[What this task involves]
Copy the lines of the listing below, starting with the line that contains "Naples: 00:33 -> 10:33" and continuing through the end of the listing, including both ends. Leave the pictures out of your answer.

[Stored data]
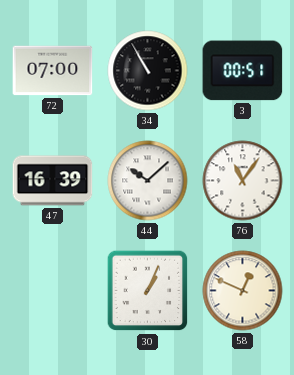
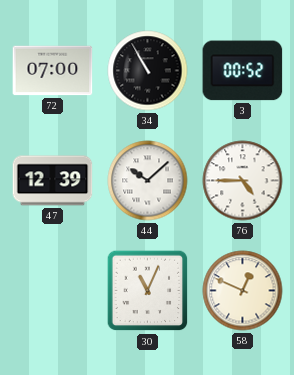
3: 00:51 -> 00:52
47: 16:39 -> 12:39
76: 11:06 -> 4:45
30: 1:04 -> 11:04
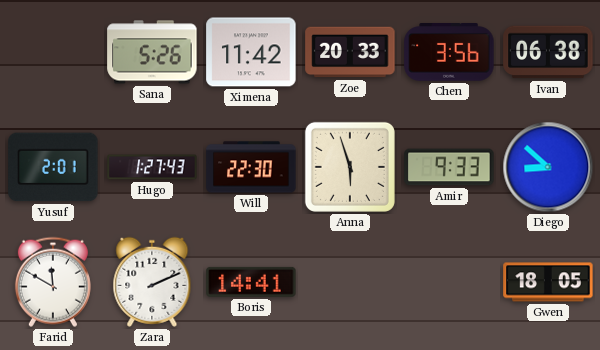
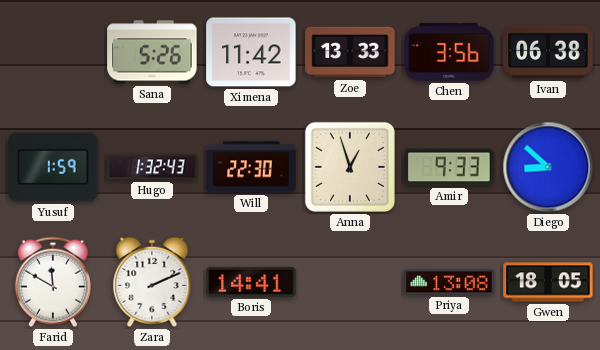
Zoe: 20:33 -> 13:33
Yusuf: 2:01 -> 1:59
Hugo: 1:27 -> 1:32
Anna: 5:57 -> 12:57
Priya: none -> 13:08
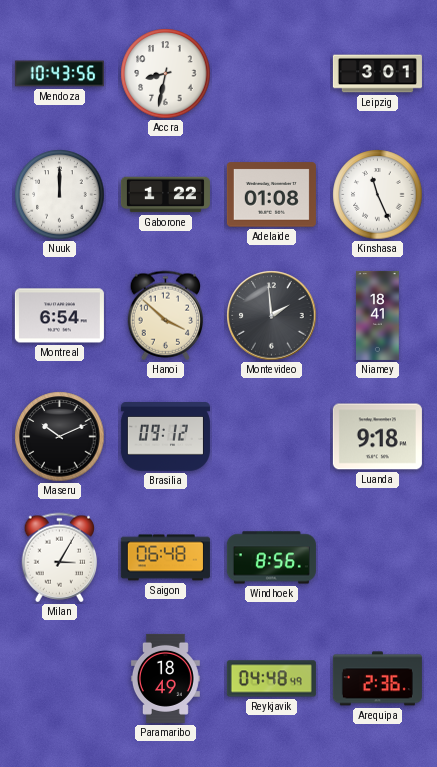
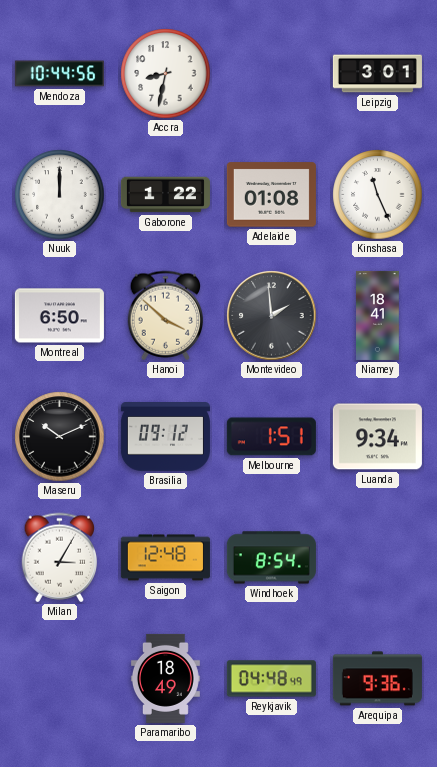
Mendoza: 10:43 -> 10:44
Montreal: 6:54 -> 6:50
Melbourne: none -> 1:51
Luanda: 9:18 -> 9:34
Saigon: 06:48 -> 12:48
Windhoek: 8:56 -> 8:54
Arequipa: 2:36 -> 9:36
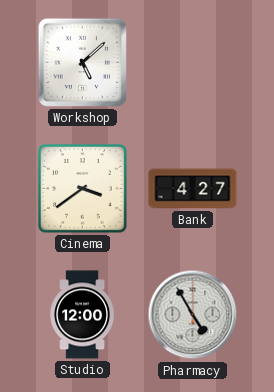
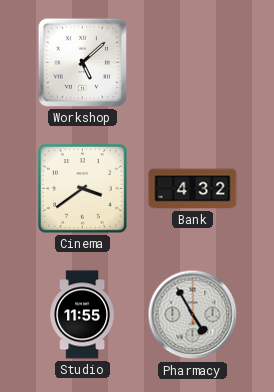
Bank: 4:27 -> 4:32
Studio: 12:00 -> 11:55
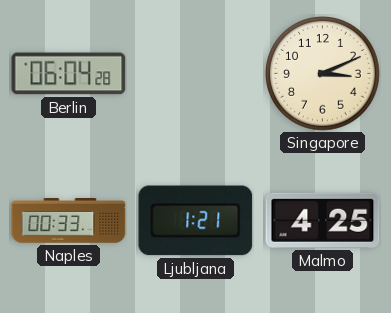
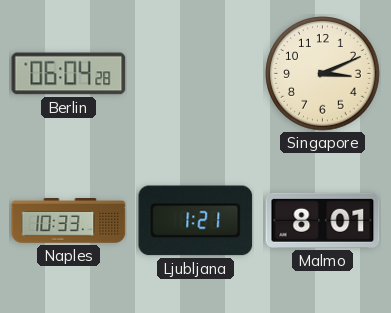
Naples: 00:33 -> 10:33
Malmo: 4:25 -> 8:01
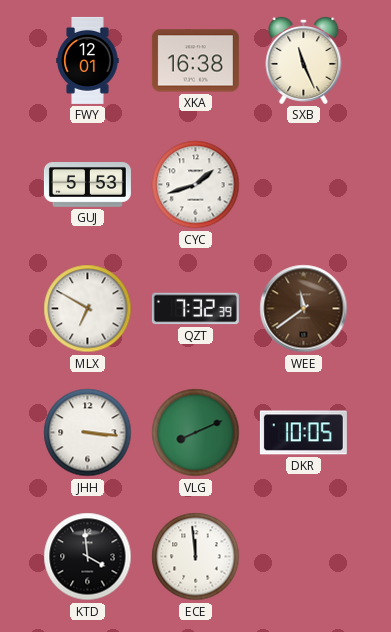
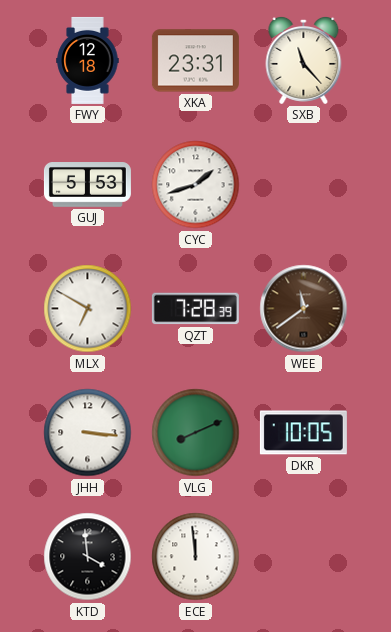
FWY: 12:01 -> 12:18
XKA: 16:38 -> 23:31
SXB: 11:26 -> 11:23
QZT: 7:32 -> 7:28
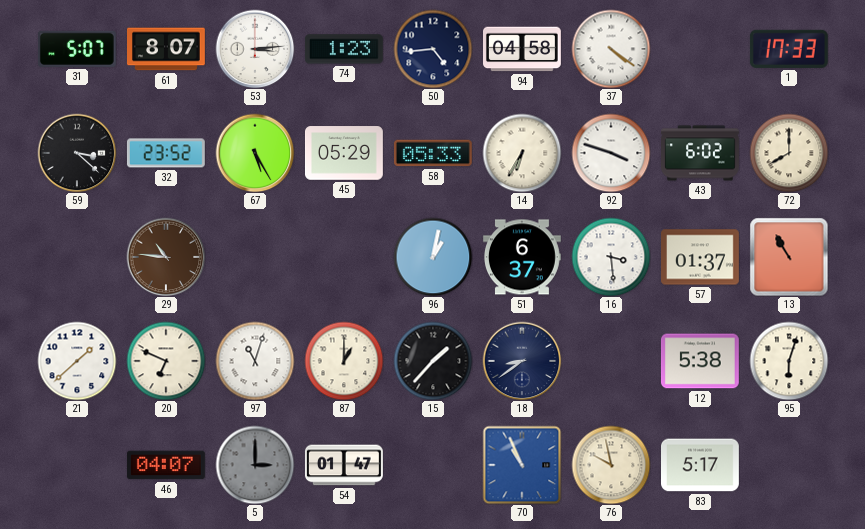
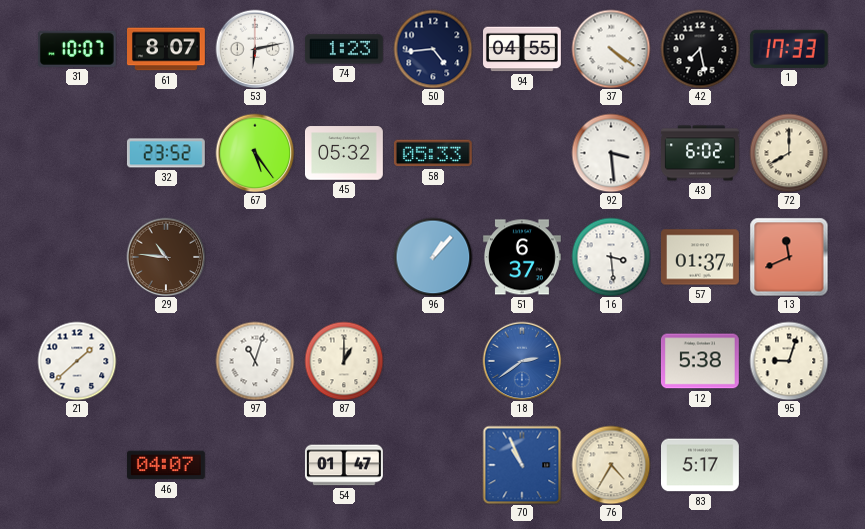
31: 5:07 -> 10:07
53: 3:14 -> 6:13
94: 04:58 -> 04:55
42: none -> 7:28
59: 3:22 -> none
67: 5:25 -> 5:24
45: 05:29 -> 05:32
14: 6:35 -> none
92: 3:48 -> 3:29
96: 1:02 -> 1:07
13: 10:55 -> 11:41
20: 6:49 -> none
15: 1:37 -> none
18: 8:39 -> 2:39
18 dial: navy -> blue
95: 6:03 -> 9:03
5: 3:00 -> none
76: 9:58 -> 4:35
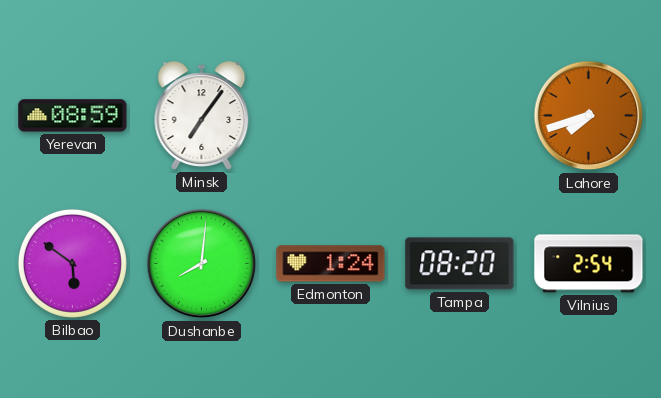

[Correct result]
Naples: 00:33 -> 10:33
Malmo: 4:25 -> 8:01
FWY: 12:01 -> 12:18
XKA: 16:38 -> 23:31
SXB: 11:26 -> 11:23
QZT: 7:32 -> 7:28
31: 5:07 -> 10:07
53: 3:14 -> 6:13
94: 04:58 -> 04:55
42: none -> 7:28
59: 3:22 -> none
67: 5:25 -> 5:24
45: 05:29 -> 05:32
14: 6:35 -> none
92: 3:48 -> 3:29
96: 1:02 -> 1:07
13: 10:55 -> 11:41
20: 6:49 -> none
15: 1:37 -> none
18: 8:39 -> 2:39
18 dial: navy -> blue
95: 6:03 -> 9:03
5: 3:00 -> none
76: 9:58 -> 4:35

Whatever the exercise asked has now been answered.